START Raw data

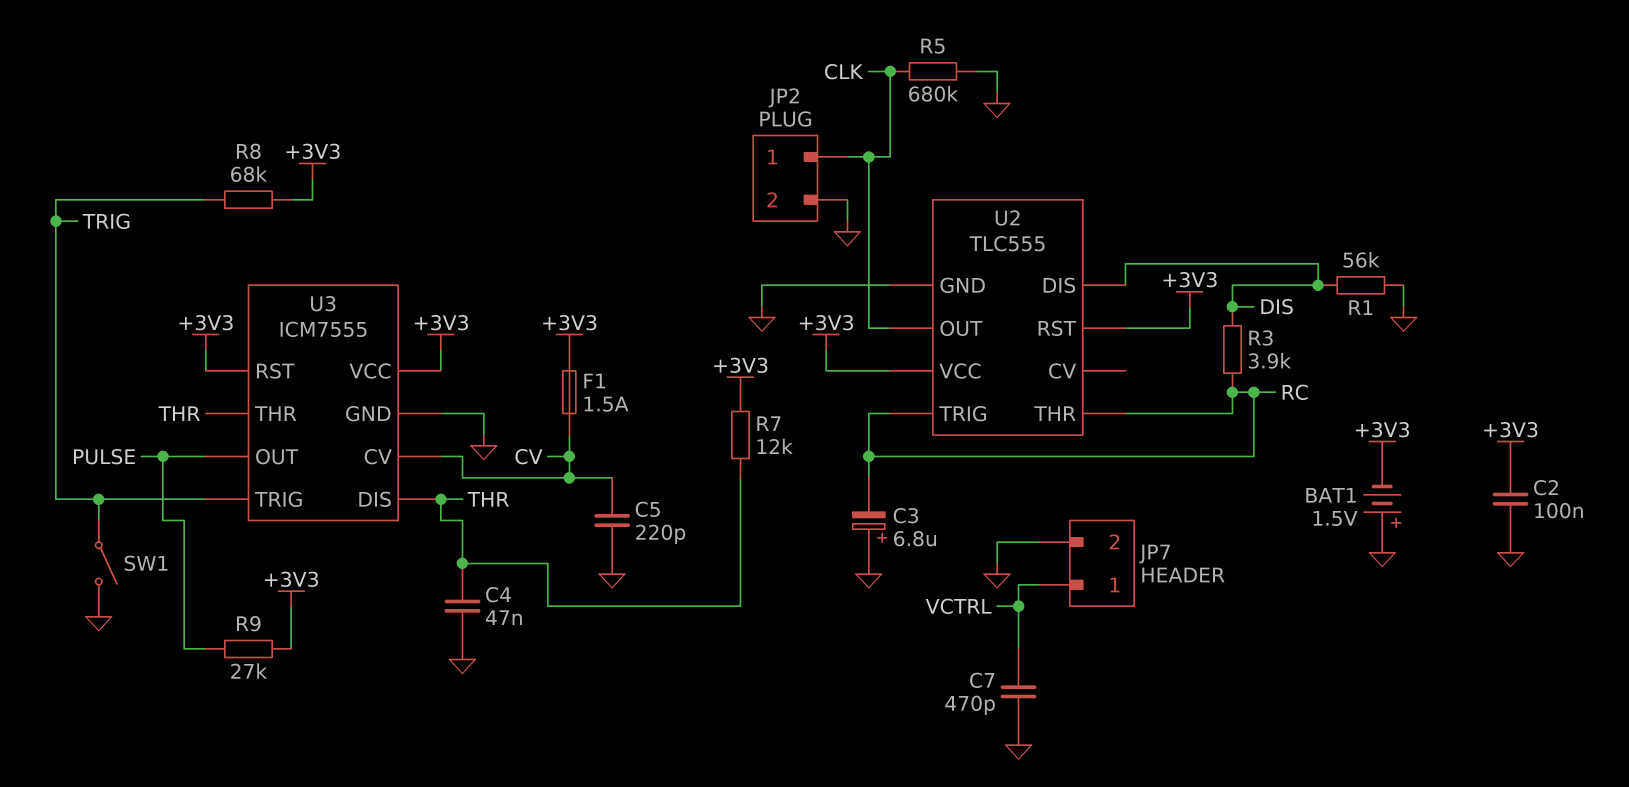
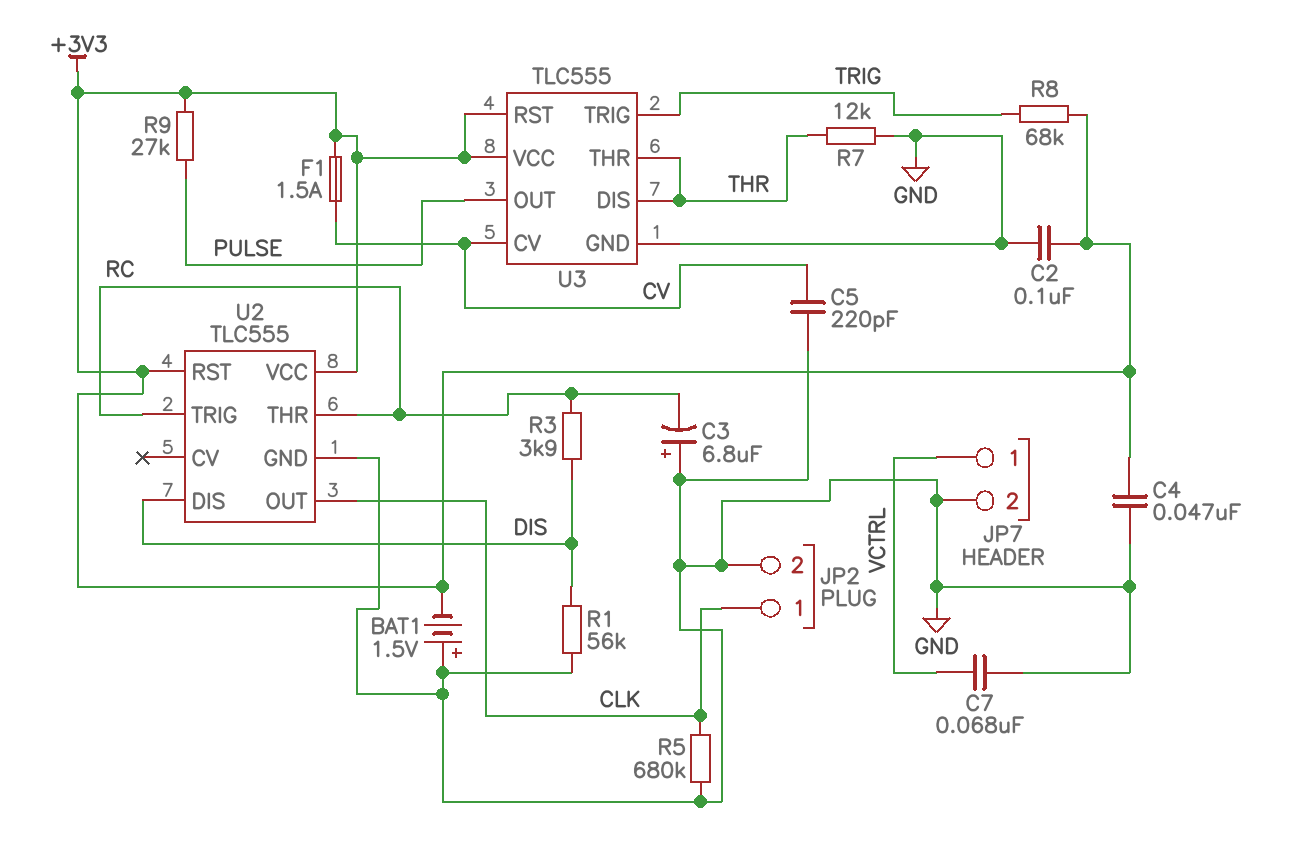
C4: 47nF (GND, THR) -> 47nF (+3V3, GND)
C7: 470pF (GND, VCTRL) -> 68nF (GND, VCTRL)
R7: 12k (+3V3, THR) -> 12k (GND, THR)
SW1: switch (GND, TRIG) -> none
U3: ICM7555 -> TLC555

END Raw data

> [Problem to work on]: Starting at the line that contains "C7: 470pF (GND, VCTRL) -> 68nF (GND, VCTRL)", write out every line through the end of the entries, exactly and with nothing added.

> [Written answer]:
C7: 470pF (GND, VCTRL) -> 68nF (GND, VCTRL)
R7: 12k (+3V3, THR) -> 12k (GND, THR)
SW1: switch (GND, TRIG) -> none
U3: ICM7555 -> TLC555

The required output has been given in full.